Below are the records; they must be reproduced verbatim.

[Extracted records]
__________

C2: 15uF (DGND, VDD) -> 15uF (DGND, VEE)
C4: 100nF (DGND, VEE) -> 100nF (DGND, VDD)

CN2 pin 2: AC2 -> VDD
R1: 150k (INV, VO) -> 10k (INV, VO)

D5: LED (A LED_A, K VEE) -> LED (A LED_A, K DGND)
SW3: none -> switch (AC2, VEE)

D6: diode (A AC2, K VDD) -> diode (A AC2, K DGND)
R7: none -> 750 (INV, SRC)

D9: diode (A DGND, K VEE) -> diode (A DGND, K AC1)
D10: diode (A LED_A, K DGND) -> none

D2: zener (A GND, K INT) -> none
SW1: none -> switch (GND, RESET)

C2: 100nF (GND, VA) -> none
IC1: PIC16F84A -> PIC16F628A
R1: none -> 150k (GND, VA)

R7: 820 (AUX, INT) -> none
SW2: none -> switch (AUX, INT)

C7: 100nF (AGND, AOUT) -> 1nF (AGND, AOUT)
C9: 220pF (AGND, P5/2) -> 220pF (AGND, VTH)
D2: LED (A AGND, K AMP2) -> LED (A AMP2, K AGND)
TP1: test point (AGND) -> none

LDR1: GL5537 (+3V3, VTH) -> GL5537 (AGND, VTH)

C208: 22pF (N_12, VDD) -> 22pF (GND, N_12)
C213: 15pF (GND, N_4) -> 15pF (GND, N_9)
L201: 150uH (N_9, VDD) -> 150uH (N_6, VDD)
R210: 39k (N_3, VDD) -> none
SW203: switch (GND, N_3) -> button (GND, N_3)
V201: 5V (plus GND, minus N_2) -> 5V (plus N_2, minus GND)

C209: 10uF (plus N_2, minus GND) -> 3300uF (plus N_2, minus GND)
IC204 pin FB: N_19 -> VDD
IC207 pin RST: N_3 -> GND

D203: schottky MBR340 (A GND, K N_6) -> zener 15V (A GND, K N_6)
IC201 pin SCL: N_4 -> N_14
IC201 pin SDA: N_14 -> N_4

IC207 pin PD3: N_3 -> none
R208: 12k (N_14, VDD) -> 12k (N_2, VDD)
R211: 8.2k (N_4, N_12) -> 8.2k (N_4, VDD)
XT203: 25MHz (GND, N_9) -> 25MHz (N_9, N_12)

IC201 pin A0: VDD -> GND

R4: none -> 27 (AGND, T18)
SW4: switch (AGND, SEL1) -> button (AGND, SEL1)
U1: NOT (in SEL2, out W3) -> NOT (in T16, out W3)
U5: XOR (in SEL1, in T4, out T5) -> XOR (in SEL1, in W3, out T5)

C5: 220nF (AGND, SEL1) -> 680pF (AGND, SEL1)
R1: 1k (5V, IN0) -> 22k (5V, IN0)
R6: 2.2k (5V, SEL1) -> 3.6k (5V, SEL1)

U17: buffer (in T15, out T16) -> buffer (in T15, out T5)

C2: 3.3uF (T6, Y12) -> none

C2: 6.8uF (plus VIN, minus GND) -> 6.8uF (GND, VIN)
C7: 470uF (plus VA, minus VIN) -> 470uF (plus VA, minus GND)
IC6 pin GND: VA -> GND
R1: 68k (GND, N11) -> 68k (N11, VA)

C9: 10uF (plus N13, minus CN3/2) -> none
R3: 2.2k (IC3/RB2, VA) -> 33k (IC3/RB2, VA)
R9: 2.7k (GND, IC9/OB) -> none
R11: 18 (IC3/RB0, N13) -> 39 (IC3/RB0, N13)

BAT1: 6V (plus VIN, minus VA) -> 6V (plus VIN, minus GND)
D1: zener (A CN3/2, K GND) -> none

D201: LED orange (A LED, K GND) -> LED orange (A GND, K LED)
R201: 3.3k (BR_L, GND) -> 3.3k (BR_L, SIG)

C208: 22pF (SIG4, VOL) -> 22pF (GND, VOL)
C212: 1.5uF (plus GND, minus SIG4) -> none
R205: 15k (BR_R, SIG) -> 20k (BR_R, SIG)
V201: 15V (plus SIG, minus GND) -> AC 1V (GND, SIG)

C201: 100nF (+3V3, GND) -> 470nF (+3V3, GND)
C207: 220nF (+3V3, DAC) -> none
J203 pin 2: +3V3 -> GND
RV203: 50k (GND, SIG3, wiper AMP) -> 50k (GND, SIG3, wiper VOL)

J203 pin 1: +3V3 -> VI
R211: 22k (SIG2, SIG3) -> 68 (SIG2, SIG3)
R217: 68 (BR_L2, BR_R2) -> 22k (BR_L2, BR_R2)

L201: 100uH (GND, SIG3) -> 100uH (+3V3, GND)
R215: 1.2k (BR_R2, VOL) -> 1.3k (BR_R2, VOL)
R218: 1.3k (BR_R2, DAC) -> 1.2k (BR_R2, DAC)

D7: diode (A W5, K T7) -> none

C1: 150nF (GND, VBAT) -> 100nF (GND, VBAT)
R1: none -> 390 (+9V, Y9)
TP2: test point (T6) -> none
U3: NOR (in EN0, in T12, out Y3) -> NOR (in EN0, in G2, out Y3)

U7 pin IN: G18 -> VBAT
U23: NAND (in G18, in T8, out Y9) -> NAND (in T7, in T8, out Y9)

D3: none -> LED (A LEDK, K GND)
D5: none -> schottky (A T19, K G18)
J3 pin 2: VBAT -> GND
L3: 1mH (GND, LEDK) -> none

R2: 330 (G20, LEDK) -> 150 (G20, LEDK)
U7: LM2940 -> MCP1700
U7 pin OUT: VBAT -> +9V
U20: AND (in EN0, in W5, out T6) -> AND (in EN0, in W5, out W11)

__________

SOLUTION FOR THIS EXERCISE:
C2: 15uF (DGND, VDD) -> 15uF (DGND, VEE)
C4: 100nF (DGND, VEE) -> 100nF (DGND, VDD)

CN2 pin 2: AC2 -> VDD
R1: 150k (INV, VO) -> 10k (INV, VO)

D5: LED (A LED_A, K VEE) -> LED (A LED_A, K DGND)
SW3: none -> switch (AC2, VEE)

D6: diode (A AC2, K VDD) -> diode (A AC2, K DGND)
R7: none -> 750 (INV, SRC)

D9: diode (A DGND, K VEE) -> diode (A DGND, K AC1)
D10: diode (A LED_A, K DGND) -> none

D2: zener (A GND, K INT) -> none
SW1: none -> switch (GND, RESET)

C2: 100nF (GND, VA) -> none
IC1: PIC16F84A -> PIC16F628A
R1: none -> 150k (GND, VA)

R7: 820 (AUX, INT) -> none
SW2: none -> switch (AUX, INT)

C7: 100nF (AGND, AOUT) -> 1nF (AGND, AOUT)
C9: 220pF (AGND, P5/2) -> 220pF (AGND, VTH)
D2: LED (A AGND, K AMP2) -> LED (A AMP2, K AGND)
TP1: test point (AGND) -> none

LDR1: GL5537 (+3V3, VTH) -> GL5537 (AGND, VTH)

C208: 22pF (N_12, VDD) -> 22pF (GND, N_12)
C213: 15pF (GND, N_4) -> 15pF (GND, N_9)
L201: 150uH (N_9, VDD) -> 150uH (N_6, VDD)
R210: 39k (N_3, VDD) -> none
SW203: switch (GND, N_3) -> button (GND, N_3)
V201: 5V (plus GND, minus N_2) -> 5V (plus N_2, minus GND)

C209: 10uF (plus N_2, minus GND) -> 3300uF (plus N_2, minus GND)
IC204 pin FB: N_19 -> VDD
IC207 pin RST: N_3 -> GND

D203: schottky MBR340 (A GND, K N_6) -> zener 15V (A GND, K N_6)
IC201 pin SCL: N_4 -> N_14
IC201 pin SDA: N_14 -> N_4

IC207 pin PD3: N_3 -> none
R208: 12k (N_14, VDD) -> 12k (N_2, VDD)
R211: 8.2k (N_4, N_12) -> 8.2k (N_4, VDD)
XT203: 25MHz (GND, N_9) -> 25MHz (N_9, N_12)

IC201 pin A0: VDD -> GND

R4: none -> 27 (AGND, T18)
SW4: switch (AGND, SEL1) -> button (AGND, SEL1)
U1: NOT (in SEL2, out W3) -> NOT (in T16, out W3)
U5: XOR (in SEL1, in T4, out T5) -> XOR (in SEL1, in W3, out T5)

C5: 220nF (AGND, SEL1) -> 680pF (AGND, SEL1)
R1: 1k (5V, IN0) -> 22k (5V, IN0)
R6: 2.2k (5V, SEL1) -> 3.6k (5V, SEL1)

U17: buffer (in T15, out T16) -> buffer (in T15, out T5)

C2: 3.3uF (T6, Y12) -> none

C2: 6.8uF (plus VIN, minus GND) -> 6.8uF (GND, VIN)
C7: 470uF (plus VA, minus VIN) -> 470uF (plus VA, minus GND)
IC6 pin GND: VA -> GND
R1: 68k (GND, N11) -> 68k (N11, VA)

C9: 10uF (plus N13, minus CN3/2) -> none
R3: 2.2k (IC3/RB2, VA) -> 33k (IC3/RB2, VA)
R9: 2.7k (GND, IC9/OB) -> none
R11: 18 (IC3/RB0, N13) -> 39 (IC3/RB0, N13)

BAT1: 6V (plus VIN, minus VA) -> 6V (plus VIN, minus GND)
D1: zener (A CN3/2, K GND) -> none

D201: LED orange (A LED, K GND) -> LED orange (A GND, K LED)
R201: 3.3k (BR_L, GND) -> 3.3k (BR_L, SIG)

C208: 22pF (SIG4, VOL) -> 22pF (GND, VOL)
C212: 1.5uF (plus GND, minus SIG4) -> none
R205: 15k (BR_R, SIG) -> 20k (BR_R, SIG)
V201: 15V (plus SIG, minus GND) -> AC 1V (GND, SIG)

C201: 100nF (+3V3, GND) -> 470nF (+3V3, GND)
C207: 220nF (+3V3, DAC) -> none
J203 pin 2: +3V3 -> GND
RV203: 50k (GND, SIG3, wiper AMP) -> 50k (GND, SIG3, wiper VOL)

J203 pin 1: +3V3 -> VI
R211: 22k (SIG2, SIG3) -> 68 (SIG2, SIG3)
R217: 68 (BR_L2, BR_R2) -> 22k (BR_L2, BR_R2)

L201: 100uH (GND, SIG3) -> 100uH (+3V3, GND)
R215: 1.2k (BR_R2, VOL) -> 1.3k (BR_R2, VOL)
R218: 1.3k (BR_R2, DAC) -> 1.2k (BR_R2, DAC)

D7: diode (A W5, K T7) -> none

C1: 150nF (GND, VBAT) -> 100nF (GND, VBAT)
R1: none -> 390 (+9V, Y9)
TP2: test point (T6) -> none
U3: NOR (in EN0, in T12, out Y3) -> NOR (in EN0, in G2, out Y3)

U7 pin IN: G18 -> VBAT
U23: NAND (in G18, in T8, out Y9) -> NAND (in T7, in T8, out Y9)

D3: none -> LED (A LEDK, K GND)
D5: none -> schottky (A T19, K G18)
J3 pin 2: VBAT -> GND
L3: 1mH (GND, LEDK) -> none

R2: 330 (G20, LEDK) -> 150 (G20, LEDK)
U7: LM2940 -> MCP1700
U7 pin OUT: VBAT -> +9V
U20: AND (in EN0, in W5, out T6) -> AND (in EN0, in W5, out W11)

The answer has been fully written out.